### Task statement
Read through the data and report every line in which the word "second" occurs.

### Provided data
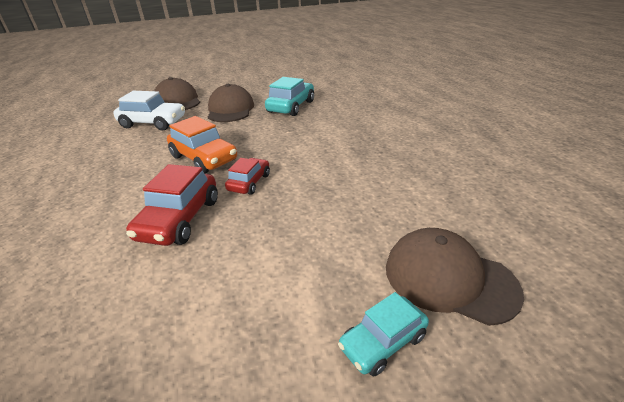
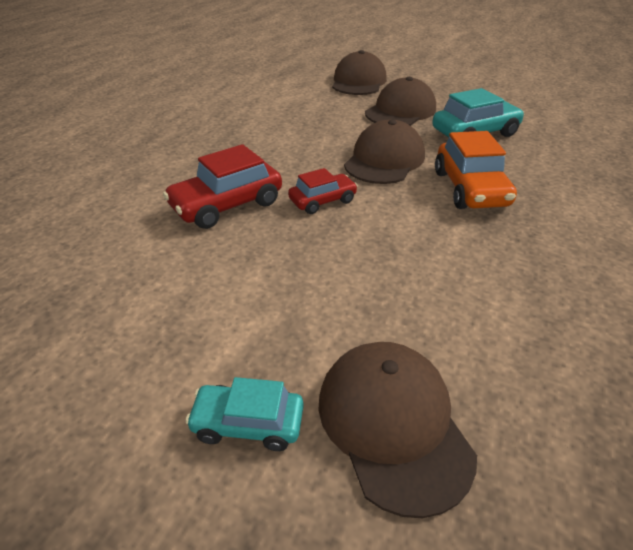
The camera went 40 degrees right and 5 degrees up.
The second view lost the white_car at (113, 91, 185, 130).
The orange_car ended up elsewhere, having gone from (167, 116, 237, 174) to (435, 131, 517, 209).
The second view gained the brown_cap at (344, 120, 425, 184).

### Answer for this exercise
The second view lost the white_car at (113, 91, 185, 130).
The second view gained the brown_cap at (344, 120, 425, 184).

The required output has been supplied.